* **INSTRUCTIONS TO FOLLOW**: Pick out every line in the data below that contains the string "kern", and copy each of those lines.

-----

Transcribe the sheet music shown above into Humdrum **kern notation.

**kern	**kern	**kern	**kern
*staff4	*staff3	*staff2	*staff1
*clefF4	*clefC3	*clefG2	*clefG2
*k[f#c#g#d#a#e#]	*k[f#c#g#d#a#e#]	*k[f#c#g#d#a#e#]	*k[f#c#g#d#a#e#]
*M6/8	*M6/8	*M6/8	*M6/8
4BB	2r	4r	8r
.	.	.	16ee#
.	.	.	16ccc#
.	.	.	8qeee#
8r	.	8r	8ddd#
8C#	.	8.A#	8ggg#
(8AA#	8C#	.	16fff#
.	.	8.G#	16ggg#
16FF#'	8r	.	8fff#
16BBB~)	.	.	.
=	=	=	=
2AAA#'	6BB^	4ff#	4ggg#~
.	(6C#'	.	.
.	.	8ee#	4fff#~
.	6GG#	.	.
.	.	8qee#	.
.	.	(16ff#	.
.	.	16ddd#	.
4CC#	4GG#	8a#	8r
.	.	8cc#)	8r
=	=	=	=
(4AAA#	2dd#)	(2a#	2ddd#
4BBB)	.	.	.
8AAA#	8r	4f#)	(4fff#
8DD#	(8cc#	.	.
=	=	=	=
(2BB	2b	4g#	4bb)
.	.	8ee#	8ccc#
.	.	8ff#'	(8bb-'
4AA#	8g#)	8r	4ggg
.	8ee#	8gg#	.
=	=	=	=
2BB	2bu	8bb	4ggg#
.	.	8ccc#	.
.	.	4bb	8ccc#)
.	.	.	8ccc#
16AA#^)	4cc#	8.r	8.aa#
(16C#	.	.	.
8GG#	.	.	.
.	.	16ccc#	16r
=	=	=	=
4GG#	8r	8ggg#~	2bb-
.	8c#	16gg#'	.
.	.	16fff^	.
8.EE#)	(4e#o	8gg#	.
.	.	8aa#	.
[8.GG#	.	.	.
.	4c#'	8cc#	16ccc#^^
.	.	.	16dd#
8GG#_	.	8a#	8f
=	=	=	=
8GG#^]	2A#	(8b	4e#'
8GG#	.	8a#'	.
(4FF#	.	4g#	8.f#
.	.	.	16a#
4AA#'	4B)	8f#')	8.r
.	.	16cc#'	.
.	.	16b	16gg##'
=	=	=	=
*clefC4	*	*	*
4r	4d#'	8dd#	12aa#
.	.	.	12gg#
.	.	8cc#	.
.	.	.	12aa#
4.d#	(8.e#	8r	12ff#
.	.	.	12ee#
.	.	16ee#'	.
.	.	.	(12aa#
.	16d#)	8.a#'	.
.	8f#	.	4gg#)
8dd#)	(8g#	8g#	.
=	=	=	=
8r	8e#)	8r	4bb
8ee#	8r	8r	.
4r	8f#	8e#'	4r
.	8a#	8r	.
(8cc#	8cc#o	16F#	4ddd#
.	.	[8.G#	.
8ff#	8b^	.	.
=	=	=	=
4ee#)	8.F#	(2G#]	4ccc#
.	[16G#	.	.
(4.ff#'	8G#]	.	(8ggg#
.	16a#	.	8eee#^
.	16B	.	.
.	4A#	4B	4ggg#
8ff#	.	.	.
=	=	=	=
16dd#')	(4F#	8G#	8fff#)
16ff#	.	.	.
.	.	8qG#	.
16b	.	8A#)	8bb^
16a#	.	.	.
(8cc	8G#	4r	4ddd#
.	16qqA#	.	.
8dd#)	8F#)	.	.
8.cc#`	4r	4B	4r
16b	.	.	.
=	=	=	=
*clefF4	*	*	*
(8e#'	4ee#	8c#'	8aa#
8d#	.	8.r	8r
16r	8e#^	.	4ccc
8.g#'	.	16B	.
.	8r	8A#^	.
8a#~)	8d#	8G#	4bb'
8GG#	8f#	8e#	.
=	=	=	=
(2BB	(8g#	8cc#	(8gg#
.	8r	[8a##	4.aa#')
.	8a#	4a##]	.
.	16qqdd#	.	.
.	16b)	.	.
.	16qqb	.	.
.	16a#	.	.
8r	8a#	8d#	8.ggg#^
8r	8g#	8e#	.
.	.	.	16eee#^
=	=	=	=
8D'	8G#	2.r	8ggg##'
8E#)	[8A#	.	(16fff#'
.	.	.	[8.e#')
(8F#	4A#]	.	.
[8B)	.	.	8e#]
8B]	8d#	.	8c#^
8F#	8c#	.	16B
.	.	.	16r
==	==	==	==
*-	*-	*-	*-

-----

* **TASK OUTPUT**:
Transcribe the sheet music shown above into Humdrum **kern notation.
**kern	**kern	**kern	**kern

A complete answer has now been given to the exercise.